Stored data
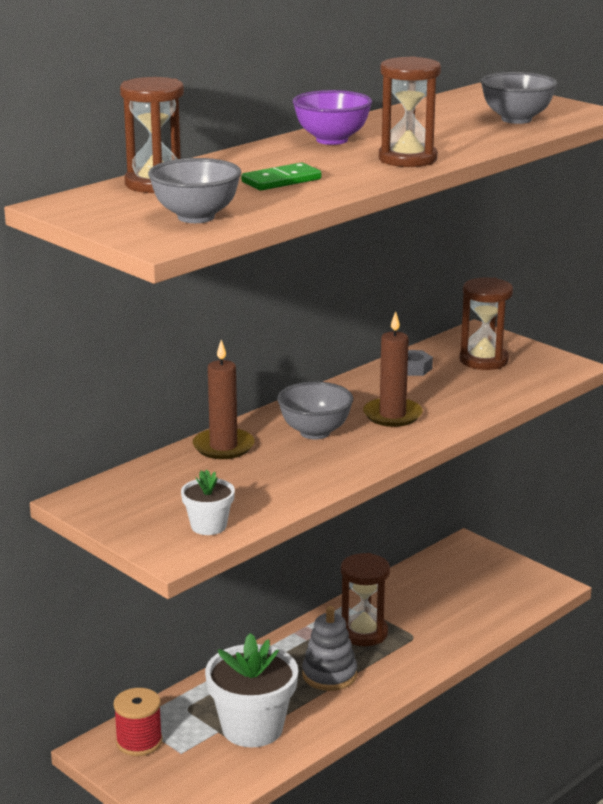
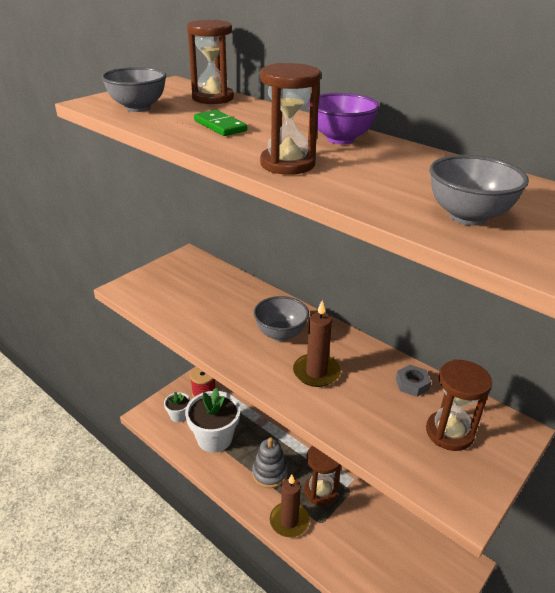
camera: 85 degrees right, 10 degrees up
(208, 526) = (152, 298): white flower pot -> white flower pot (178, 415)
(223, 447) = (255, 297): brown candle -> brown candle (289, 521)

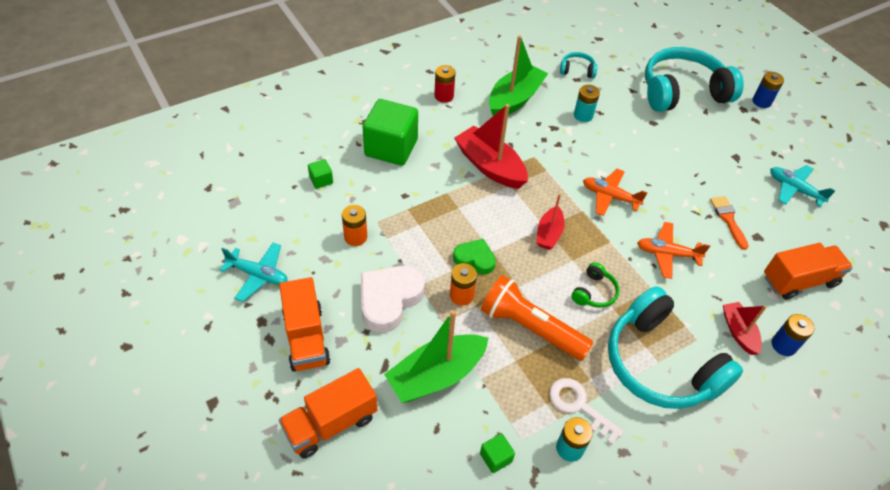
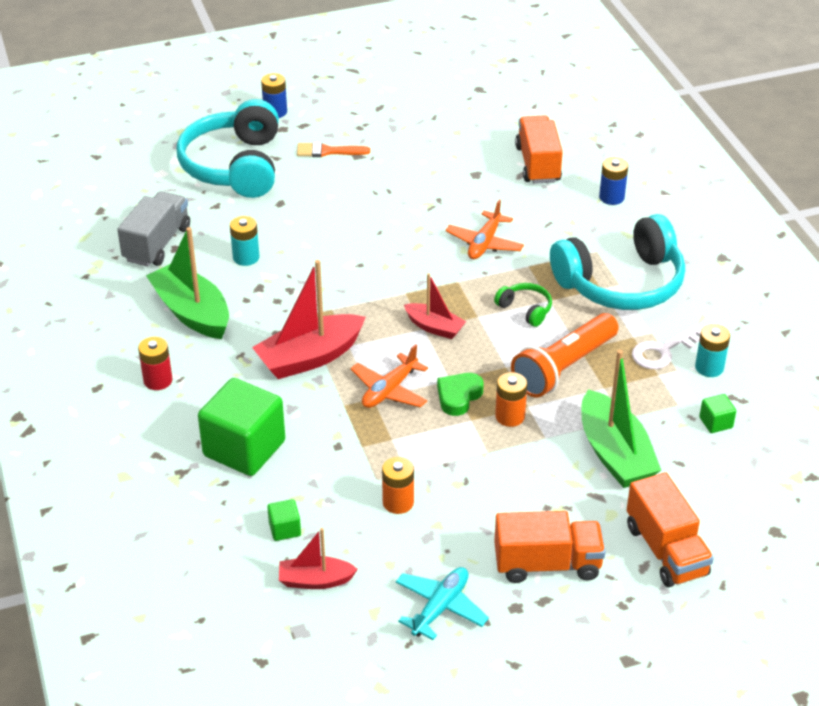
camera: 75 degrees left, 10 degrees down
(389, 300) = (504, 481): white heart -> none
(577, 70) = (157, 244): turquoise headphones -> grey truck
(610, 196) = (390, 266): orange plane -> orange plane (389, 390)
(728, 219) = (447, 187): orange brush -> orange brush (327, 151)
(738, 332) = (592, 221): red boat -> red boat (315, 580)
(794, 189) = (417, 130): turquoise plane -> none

--

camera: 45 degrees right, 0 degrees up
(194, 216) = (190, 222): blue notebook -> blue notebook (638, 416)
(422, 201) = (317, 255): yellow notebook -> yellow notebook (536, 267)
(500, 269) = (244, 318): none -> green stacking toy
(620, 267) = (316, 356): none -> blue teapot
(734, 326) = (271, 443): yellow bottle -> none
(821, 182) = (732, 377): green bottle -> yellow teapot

==

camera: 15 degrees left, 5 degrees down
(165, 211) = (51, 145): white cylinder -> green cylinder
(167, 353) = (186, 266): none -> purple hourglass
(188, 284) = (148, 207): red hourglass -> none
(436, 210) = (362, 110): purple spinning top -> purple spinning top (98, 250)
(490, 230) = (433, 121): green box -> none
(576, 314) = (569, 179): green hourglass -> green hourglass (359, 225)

**About this exercise**
For the lines above, output exactly those from the line containing "(422, 201) = (317, 255): yellow" through the line containing "(821, 182) = (732, 377): green", and skip the others.

**Response area**
(422, 201) = (317, 255): yellow notebook -> yellow notebook (536, 267)
(500, 269) = (244, 318): none -> green stacking toy
(620, 267) = (316, 356): none -> blue teapot
(734, 326) = (271, 443): yellow bottle -> none
(821, 182) = (732, 377): green bottle -> yellow teapot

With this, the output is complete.